**INFORMATION GIVEN**:
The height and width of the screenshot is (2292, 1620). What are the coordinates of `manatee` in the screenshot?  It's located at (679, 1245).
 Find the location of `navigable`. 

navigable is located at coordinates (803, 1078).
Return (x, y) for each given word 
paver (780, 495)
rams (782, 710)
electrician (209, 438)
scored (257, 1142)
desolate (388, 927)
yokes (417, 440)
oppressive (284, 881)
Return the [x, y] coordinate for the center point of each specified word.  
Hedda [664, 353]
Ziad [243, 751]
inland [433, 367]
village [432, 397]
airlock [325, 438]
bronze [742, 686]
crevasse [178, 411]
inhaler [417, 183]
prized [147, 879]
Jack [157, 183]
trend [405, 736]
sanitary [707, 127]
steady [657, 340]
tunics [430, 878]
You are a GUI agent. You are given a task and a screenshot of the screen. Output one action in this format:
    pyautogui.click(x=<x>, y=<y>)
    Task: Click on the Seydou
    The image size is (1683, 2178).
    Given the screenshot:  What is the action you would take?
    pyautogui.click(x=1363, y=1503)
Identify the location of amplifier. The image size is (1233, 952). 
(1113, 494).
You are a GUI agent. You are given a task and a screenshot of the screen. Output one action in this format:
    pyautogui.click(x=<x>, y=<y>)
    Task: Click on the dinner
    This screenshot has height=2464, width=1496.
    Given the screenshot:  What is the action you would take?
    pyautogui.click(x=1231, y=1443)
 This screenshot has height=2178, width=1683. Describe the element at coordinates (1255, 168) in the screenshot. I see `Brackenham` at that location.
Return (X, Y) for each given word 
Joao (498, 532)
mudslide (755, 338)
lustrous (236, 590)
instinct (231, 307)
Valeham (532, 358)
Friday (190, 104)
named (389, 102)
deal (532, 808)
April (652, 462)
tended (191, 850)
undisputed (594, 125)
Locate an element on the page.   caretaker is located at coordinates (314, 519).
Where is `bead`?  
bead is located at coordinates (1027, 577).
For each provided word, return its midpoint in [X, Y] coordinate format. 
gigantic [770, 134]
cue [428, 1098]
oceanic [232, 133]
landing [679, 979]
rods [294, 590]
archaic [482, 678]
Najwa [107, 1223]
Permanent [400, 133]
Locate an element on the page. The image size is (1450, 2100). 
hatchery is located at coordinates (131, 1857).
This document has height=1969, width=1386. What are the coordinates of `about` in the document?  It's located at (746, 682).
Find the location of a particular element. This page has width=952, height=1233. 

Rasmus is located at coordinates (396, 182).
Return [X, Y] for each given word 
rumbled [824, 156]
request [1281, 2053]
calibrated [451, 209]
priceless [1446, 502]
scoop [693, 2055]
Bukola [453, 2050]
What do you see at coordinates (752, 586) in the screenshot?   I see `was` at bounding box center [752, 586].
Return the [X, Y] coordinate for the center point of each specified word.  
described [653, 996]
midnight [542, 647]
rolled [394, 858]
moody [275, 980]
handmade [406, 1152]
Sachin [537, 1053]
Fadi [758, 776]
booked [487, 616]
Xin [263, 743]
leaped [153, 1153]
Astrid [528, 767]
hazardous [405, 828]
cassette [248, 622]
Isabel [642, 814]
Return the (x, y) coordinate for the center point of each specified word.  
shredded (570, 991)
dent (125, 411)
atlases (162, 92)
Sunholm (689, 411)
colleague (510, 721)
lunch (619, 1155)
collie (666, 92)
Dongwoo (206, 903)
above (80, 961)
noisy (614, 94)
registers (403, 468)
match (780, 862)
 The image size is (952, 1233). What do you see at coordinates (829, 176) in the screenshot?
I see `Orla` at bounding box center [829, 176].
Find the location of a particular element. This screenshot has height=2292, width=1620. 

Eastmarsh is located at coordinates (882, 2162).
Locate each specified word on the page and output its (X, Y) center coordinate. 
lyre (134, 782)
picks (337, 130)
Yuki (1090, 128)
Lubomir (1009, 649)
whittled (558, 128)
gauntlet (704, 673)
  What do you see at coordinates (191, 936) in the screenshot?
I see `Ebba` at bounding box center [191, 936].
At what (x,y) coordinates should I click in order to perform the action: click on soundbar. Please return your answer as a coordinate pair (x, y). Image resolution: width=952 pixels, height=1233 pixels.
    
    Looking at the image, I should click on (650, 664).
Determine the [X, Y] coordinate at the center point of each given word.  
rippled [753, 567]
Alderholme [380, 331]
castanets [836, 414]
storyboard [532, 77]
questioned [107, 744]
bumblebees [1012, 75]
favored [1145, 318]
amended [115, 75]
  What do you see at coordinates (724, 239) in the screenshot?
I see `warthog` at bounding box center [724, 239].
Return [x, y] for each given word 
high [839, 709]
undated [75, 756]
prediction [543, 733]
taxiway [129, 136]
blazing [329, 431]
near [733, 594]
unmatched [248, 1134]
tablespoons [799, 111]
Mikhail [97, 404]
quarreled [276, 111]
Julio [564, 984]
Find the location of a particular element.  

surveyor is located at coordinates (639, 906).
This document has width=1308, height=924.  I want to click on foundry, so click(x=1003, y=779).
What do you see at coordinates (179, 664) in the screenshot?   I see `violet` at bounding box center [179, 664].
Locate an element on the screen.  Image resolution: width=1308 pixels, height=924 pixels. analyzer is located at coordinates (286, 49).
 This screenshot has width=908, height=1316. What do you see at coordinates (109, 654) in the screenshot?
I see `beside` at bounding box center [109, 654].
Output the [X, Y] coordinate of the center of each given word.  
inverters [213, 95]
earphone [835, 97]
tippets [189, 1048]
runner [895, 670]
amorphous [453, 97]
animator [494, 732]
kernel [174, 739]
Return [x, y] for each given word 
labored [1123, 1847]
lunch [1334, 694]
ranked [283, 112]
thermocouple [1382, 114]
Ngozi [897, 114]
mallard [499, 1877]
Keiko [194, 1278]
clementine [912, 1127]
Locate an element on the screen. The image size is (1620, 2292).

**TASK GOAL**:
Could you update the data above by changing every "GUI agent" to "screen assistant" and reproduce it with nothing else altered?

**FINISHED TASK**:
The height and width of the screenshot is (2292, 1620). What are the coordinates of `manatee` in the screenshot?  It's located at (679, 1245).
 Find the location of `navigable`. 

navigable is located at coordinates (803, 1078).
Return (x, y) for each given word 
paver (780, 495)
rams (782, 710)
electrician (209, 438)
scored (257, 1142)
desolate (388, 927)
yokes (417, 440)
oppressive (284, 881)
Return the [x, y] coordinate for the center point of each specified word.  
Hedda [664, 353]
Ziad [243, 751]
inland [433, 367]
village [432, 397]
airlock [325, 438]
bronze [742, 686]
crevasse [178, 411]
inhaler [417, 183]
prized [147, 879]
Jack [157, 183]
trend [405, 736]
sanitary [707, 127]
steady [657, 340]
tunics [430, 878]
You are a screen assistant. You are given a task and a screenshot of the screen. Output one action in this format:
    pyautogui.click(x=<x>, y=<y>)
    Task: Click on the Seydou
    The image size is (1683, 2178).
    Given the screenshot:  What is the action you would take?
    pyautogui.click(x=1363, y=1503)
Identify the location of amplifier. The image size is (1233, 952). 
(1113, 494).
You are a screen assistant. You are given a task and a screenshot of the screen. Output one action in this format:
    pyautogui.click(x=<x>, y=<y>)
    Task: Click on the dinner
    This screenshot has height=2464, width=1496.
    Given the screenshot:  What is the action you would take?
    pyautogui.click(x=1231, y=1443)
 This screenshot has height=2178, width=1683. Describe the element at coordinates (1255, 168) in the screenshot. I see `Brackenham` at that location.
Return (X, Y) for each given word 
Joao (498, 532)
mudslide (755, 338)
lustrous (236, 590)
instinct (231, 307)
Valeham (532, 358)
Friday (190, 104)
named (389, 102)
deal (532, 808)
April (652, 462)
tended (191, 850)
undisputed (594, 125)
Locate an element on the page.   caretaker is located at coordinates (314, 519).
Where is `bead`?  
bead is located at coordinates (1027, 577).
For each provided word, return its midpoint in [X, Y] coordinate format. 
gigantic [770, 134]
cue [428, 1098]
oceanic [232, 133]
landing [679, 979]
rods [294, 590]
archaic [482, 678]
Najwa [107, 1223]
Permanent [400, 133]
Locate an element on the page. The image size is (1450, 2100). 
hatchery is located at coordinates (131, 1857).
This document has height=1969, width=1386. What are the coordinates of `about` in the document?  It's located at (746, 682).
Find the location of a particular element. This page has width=952, height=1233. 

Rasmus is located at coordinates (396, 182).
Return [X, Y] for each given word 
rumbled [824, 156]
request [1281, 2053]
calibrated [451, 209]
priceless [1446, 502]
scoop [693, 2055]
Bukola [453, 2050]
What do you see at coordinates (752, 586) in the screenshot?   I see `was` at bounding box center [752, 586].
Return the [X, Y] coordinate for the center point of each specified word.  
described [653, 996]
midnight [542, 647]
rolled [394, 858]
moody [275, 980]
handmade [406, 1152]
Sachin [537, 1053]
Fadi [758, 776]
booked [487, 616]
Xin [263, 743]
leaped [153, 1153]
Astrid [528, 767]
hazardous [405, 828]
cassette [248, 622]
Isabel [642, 814]
Return the (x, y) coordinate for the center point of each specified word.  
shredded (570, 991)
dent (125, 411)
atlases (162, 92)
Sunholm (689, 411)
colleague (510, 721)
lunch (619, 1155)
collie (666, 92)
Dongwoo (206, 903)
above (80, 961)
noisy (614, 94)
registers (403, 468)
match (780, 862)
 The image size is (952, 1233). What do you see at coordinates (829, 176) in the screenshot?
I see `Orla` at bounding box center [829, 176].
Find the location of a particular element. This screenshot has height=2292, width=1620. 

Eastmarsh is located at coordinates (882, 2162).
Locate each specified word on the page and output its (X, Y) center coordinate. 
lyre (134, 782)
picks (337, 130)
Yuki (1090, 128)
Lubomir (1009, 649)
whittled (558, 128)
gauntlet (704, 673)
  What do you see at coordinates (191, 936) in the screenshot?
I see `Ebba` at bounding box center [191, 936].
At what (x,y) coordinates should I click in order to perform the action: click on soundbar. Please return your answer as a coordinate pair (x, y). Image resolution: width=952 pixels, height=1233 pixels.
    
    Looking at the image, I should click on (650, 664).
Determine the [X, Y] coordinate at the center point of each given word.  
rippled [753, 567]
Alderholme [380, 331]
castanets [836, 414]
storyboard [532, 77]
questioned [107, 744]
bumblebees [1012, 75]
favored [1145, 318]
amended [115, 75]
  What do you see at coordinates (724, 239) in the screenshot?
I see `warthog` at bounding box center [724, 239].
Return [x, y] for each given word 
high [839, 709]
undated [75, 756]
prediction [543, 733]
taxiway [129, 136]
blazing [329, 431]
near [733, 594]
unmatched [248, 1134]
tablespoons [799, 111]
Mikhail [97, 404]
quarreled [276, 111]
Julio [564, 984]
Find the location of a particular element.  

surveyor is located at coordinates (639, 906).
This document has width=1308, height=924.  I want to click on foundry, so click(x=1003, y=779).
What do you see at coordinates (179, 664) in the screenshot?   I see `violet` at bounding box center [179, 664].
Locate an element on the screen.  Image resolution: width=1308 pixels, height=924 pixels. analyzer is located at coordinates (286, 49).
 This screenshot has width=908, height=1316. What do you see at coordinates (109, 654) in the screenshot?
I see `beside` at bounding box center [109, 654].
Output the [X, Y] coordinate of the center of each given word.  
inverters [213, 95]
earphone [835, 97]
tippets [189, 1048]
runner [895, 670]
amorphous [453, 97]
animator [494, 732]
kernel [174, 739]
Return [x, y] for each given word 
labored [1123, 1847]
lunch [1334, 694]
ranked [283, 112]
thermocouple [1382, 114]
Ngozi [897, 114]
mallard [499, 1877]
Keiko [194, 1278]
clementine [912, 1127]
Locate an element on the screen. The image size is (1620, 2292).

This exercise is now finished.